Work instruction: Without including any images, output the listing below exactly.
(Provided data Opens)
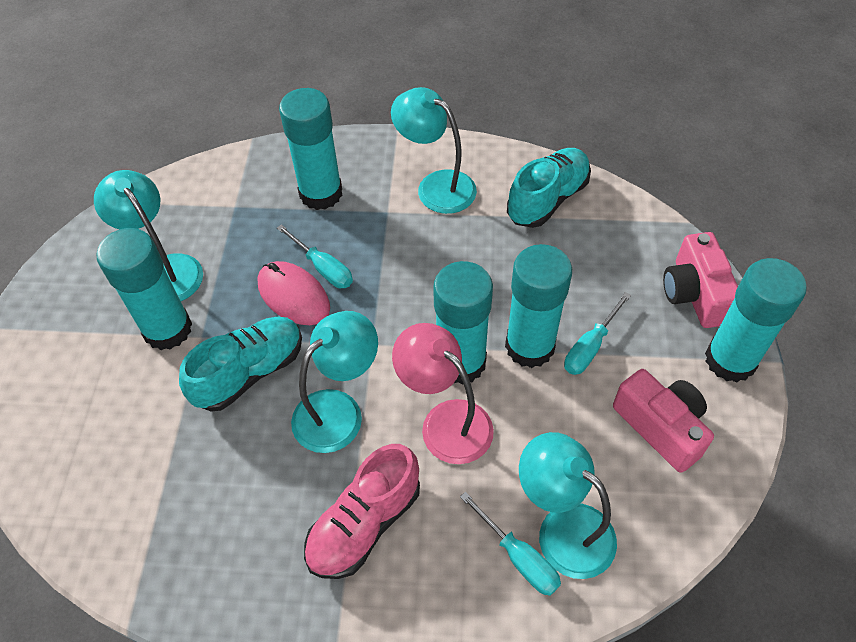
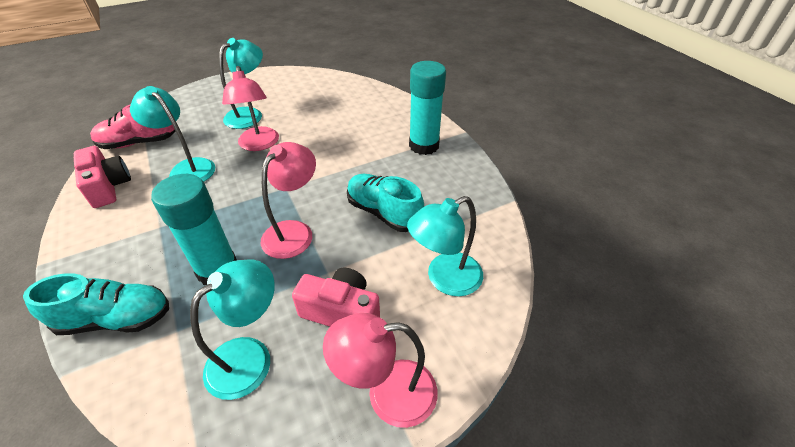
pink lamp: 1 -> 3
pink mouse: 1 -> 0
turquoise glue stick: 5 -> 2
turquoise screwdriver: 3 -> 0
(Provided data Closes)
Task solution:
pink lamp: 1 -> 3
pink mouse: 1 -> 0
turquoise glue stick: 5 -> 2
turquoise screwdriver: 3 -> 0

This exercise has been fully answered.